:: Exercise ::
In the records below, find the line containing "Return every road" and retype it and every line after it exactly, adding nothing.

(Records excerpted from a collection)
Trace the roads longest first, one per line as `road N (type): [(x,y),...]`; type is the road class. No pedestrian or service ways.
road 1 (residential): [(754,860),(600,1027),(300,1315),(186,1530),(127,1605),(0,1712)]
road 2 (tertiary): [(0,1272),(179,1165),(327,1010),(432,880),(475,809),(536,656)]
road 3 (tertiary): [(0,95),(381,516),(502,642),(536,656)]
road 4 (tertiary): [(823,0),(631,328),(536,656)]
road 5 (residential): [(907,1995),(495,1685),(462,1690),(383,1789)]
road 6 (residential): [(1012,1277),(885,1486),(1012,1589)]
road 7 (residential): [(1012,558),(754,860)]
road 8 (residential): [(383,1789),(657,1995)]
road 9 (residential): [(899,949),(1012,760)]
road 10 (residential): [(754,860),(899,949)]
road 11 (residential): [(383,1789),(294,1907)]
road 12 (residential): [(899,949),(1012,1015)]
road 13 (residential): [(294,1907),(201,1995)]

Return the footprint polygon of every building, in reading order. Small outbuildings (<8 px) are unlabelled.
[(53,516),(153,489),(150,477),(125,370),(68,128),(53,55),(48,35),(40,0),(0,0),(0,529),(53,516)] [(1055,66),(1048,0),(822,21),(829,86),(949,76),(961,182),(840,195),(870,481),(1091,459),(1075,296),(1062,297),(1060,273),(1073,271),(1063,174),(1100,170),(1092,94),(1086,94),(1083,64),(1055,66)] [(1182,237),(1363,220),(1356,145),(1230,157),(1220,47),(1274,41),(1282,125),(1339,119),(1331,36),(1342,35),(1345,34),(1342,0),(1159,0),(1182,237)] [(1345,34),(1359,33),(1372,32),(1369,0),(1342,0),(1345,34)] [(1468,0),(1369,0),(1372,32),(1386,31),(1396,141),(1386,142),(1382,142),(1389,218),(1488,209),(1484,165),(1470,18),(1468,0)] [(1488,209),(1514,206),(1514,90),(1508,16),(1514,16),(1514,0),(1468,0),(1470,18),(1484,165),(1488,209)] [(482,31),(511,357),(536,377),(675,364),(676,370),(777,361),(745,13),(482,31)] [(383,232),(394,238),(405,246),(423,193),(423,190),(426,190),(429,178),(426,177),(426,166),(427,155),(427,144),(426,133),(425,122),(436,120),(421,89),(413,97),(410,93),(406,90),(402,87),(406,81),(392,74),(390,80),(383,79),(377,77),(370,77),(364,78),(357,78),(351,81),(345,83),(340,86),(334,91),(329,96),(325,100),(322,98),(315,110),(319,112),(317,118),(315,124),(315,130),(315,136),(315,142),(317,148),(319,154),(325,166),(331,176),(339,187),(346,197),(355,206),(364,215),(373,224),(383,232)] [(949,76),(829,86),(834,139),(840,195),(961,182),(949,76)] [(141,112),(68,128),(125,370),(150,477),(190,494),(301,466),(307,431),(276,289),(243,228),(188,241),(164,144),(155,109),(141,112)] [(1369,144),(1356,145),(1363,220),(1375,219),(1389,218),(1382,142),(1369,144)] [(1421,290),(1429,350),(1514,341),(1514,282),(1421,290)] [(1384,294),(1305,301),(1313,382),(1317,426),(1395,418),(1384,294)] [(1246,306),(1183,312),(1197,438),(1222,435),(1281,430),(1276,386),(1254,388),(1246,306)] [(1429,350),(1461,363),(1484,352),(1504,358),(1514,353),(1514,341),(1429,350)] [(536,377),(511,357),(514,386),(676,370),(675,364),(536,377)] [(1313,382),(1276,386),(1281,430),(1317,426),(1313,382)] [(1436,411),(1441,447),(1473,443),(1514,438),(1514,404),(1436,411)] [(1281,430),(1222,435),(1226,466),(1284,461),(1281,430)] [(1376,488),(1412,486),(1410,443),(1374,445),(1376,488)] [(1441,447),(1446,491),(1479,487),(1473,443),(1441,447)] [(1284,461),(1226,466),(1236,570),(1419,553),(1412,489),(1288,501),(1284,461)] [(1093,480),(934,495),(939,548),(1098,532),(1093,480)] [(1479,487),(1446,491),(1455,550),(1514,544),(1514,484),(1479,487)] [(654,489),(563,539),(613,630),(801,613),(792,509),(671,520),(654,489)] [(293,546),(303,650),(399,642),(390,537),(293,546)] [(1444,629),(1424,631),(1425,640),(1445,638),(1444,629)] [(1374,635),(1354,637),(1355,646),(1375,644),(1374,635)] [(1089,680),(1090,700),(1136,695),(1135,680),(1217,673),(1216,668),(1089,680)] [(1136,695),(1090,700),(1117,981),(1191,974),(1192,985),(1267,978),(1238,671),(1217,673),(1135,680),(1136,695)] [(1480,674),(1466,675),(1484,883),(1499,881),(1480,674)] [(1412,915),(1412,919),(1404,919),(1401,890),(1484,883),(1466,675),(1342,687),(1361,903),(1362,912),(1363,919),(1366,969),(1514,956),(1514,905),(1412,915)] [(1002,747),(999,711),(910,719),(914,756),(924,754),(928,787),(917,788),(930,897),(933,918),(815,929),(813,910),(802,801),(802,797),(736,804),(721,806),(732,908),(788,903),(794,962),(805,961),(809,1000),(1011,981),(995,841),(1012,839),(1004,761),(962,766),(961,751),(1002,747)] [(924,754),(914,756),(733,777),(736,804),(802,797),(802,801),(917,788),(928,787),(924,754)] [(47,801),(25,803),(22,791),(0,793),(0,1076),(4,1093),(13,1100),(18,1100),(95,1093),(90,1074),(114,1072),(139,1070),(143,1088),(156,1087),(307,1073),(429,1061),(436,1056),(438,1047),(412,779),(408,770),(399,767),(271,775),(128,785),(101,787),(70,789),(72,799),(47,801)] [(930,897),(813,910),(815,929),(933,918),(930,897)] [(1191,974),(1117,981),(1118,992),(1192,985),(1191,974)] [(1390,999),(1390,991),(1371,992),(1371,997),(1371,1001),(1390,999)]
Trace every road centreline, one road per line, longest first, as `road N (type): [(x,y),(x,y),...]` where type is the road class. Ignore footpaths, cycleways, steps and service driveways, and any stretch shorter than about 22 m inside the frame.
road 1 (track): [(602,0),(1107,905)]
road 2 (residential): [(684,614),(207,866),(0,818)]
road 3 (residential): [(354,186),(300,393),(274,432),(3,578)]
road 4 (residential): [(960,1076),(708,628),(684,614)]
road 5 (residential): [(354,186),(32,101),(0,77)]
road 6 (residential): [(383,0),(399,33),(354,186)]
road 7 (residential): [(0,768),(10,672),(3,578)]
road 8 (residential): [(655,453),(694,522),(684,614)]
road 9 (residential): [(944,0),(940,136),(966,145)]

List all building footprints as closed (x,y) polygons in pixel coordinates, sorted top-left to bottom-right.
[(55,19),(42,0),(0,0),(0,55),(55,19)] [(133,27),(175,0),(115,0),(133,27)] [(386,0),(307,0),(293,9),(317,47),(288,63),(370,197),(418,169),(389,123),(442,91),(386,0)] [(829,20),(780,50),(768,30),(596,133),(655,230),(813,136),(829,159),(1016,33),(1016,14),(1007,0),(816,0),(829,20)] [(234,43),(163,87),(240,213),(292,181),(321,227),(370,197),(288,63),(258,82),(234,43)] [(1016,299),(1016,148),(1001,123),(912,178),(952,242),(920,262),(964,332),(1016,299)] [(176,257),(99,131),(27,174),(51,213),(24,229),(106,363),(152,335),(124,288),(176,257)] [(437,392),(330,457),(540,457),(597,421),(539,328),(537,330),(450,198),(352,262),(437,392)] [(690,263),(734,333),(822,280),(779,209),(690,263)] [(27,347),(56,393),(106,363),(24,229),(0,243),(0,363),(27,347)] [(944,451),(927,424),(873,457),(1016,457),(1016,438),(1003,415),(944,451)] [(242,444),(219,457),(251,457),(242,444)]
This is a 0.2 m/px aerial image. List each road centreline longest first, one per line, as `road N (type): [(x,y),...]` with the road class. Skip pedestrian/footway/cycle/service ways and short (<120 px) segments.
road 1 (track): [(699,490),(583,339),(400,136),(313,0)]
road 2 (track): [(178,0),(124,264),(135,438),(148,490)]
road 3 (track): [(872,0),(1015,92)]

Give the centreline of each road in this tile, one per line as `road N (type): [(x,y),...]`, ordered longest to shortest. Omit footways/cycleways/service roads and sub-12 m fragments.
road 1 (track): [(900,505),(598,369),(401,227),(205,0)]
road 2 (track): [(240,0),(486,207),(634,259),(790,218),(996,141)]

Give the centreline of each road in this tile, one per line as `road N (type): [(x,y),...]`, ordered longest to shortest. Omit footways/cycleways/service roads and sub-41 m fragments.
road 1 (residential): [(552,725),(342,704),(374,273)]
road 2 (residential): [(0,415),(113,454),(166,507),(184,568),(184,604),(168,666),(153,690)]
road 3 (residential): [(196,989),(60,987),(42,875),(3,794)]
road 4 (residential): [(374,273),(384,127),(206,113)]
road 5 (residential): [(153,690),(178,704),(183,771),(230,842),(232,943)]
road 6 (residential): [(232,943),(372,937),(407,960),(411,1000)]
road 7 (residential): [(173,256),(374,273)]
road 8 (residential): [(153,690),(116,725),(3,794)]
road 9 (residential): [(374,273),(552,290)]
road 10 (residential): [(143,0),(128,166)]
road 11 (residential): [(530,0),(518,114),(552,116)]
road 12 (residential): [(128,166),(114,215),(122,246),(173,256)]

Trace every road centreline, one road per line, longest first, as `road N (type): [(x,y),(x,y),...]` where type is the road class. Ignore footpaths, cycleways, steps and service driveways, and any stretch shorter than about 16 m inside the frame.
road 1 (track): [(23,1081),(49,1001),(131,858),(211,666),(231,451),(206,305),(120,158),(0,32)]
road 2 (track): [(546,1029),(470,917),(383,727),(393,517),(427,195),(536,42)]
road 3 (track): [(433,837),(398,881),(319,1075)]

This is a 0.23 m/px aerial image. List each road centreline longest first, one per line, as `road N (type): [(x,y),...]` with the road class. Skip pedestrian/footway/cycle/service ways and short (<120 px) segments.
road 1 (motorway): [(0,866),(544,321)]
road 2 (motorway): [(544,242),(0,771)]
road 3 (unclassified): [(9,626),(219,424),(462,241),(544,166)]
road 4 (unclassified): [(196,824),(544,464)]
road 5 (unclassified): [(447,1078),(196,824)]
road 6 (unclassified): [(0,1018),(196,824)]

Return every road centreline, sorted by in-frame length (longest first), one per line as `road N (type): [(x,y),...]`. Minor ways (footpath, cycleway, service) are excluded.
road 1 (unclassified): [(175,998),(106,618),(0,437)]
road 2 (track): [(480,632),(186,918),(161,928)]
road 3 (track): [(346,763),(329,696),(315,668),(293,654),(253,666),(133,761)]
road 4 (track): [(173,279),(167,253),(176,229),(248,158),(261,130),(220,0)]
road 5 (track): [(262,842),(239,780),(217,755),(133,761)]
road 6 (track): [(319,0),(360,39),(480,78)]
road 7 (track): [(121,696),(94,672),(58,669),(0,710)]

:: Your response ::
Return every road centreline, sorted by in-frame length (longest first), one per line as `road N (type): [(x,y),...]`. Minor ways (footpath, cycleway, service) are excluded.
road 1 (unclassified): [(175,998),(106,618),(0,437)]
road 2 (track): [(480,632),(186,918),(161,928)]
road 3 (track): [(346,763),(329,696),(315,668),(293,654),(253,666),(133,761)]
road 4 (track): [(173,279),(167,253),(176,229),(248,158),(261,130),(220,0)]
road 5 (track): [(262,842),(239,780),(217,755),(133,761)]
road 6 (track): [(319,0),(360,39),(480,78)]
road 7 (track): [(121,696),(94,672),(58,669),(0,710)]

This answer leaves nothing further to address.